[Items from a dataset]
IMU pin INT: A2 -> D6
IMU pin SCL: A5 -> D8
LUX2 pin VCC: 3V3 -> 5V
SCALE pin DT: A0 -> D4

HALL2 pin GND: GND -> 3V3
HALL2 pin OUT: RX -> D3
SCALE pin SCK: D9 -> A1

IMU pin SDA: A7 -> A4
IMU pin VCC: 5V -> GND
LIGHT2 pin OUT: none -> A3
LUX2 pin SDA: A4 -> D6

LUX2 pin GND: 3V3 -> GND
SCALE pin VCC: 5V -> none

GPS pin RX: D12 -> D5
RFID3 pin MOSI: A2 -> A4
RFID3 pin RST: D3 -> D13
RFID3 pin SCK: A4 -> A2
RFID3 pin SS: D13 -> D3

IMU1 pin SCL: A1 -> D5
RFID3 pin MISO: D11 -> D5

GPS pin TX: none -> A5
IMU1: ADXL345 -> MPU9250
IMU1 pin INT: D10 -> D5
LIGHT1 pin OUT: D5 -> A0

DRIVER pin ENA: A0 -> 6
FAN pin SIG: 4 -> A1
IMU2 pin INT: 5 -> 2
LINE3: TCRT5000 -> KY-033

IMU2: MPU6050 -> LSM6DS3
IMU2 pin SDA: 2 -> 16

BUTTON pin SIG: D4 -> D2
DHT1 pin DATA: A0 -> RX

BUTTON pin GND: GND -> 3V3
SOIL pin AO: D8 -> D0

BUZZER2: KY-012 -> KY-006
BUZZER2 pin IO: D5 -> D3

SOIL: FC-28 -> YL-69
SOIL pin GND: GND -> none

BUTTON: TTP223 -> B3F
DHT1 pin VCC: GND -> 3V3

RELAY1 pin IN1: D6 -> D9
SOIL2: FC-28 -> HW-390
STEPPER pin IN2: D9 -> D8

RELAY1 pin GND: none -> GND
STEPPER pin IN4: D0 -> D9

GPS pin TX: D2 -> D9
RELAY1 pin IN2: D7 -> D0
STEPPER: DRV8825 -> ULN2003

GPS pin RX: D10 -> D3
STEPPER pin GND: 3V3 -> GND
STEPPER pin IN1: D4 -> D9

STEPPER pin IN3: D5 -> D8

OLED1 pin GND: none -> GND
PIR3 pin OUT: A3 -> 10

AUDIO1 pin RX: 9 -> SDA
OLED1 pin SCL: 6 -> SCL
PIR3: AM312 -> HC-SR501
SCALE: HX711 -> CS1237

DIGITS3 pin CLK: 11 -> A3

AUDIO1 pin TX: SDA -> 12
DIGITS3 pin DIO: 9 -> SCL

Try it: In the records above, find the line with "RFID3 pin SCK: A4 -> A2"; write out exactly that line and each one after it, stopping after the line with "STEPPER pin IN4: D0 -> D9".

Task solution:
RFID3 pin SCK: A4 -> A2
RFID3 pin SS: D13 -> D3

IMU1 pin SCL: A1 -> D5
RFID3 pin MISO: D11 -> D5

GPS pin TX: none -> A5
IMU1: ADXL345 -> MPU9250
IMU1 pin INT: D10 -> D5
LIGHT1 pin OUT: D5 -> A0

DRIVER pin ENA: A0 -> 6
FAN pin SIG: 4 -> A1
IMU2 pin INT: 5 -> 2
LINE3: TCRT5000 -> KY-033

IMU2: MPU6050 -> LSM6DS3
IMU2 pin SDA: 2 -> 16

BUTTON pin SIG: D4 -> D2
DHT1 pin DATA: A0 -> RX

BUTTON pin GND: GND -> 3V3
SOIL pin AO: D8 -> D0

BUZZER2: KY-012 -> KY-006
BUZZER2 pin IO: D5 -> D3

SOIL: FC-28 -> YL-69
SOIL pin GND: GND -> none

BUTTON: TTP223 -> B3F
DHT1 pin VCC: GND -> 3V3

RELAY1 pin IN1: D6 -> D9
SOIL2: FC-28 -> HW-390
STEPPER pin IN2: D9 -> D8

RELAY1 pin GND: none -> GND
STEPPER pin IN4: D0 -> D9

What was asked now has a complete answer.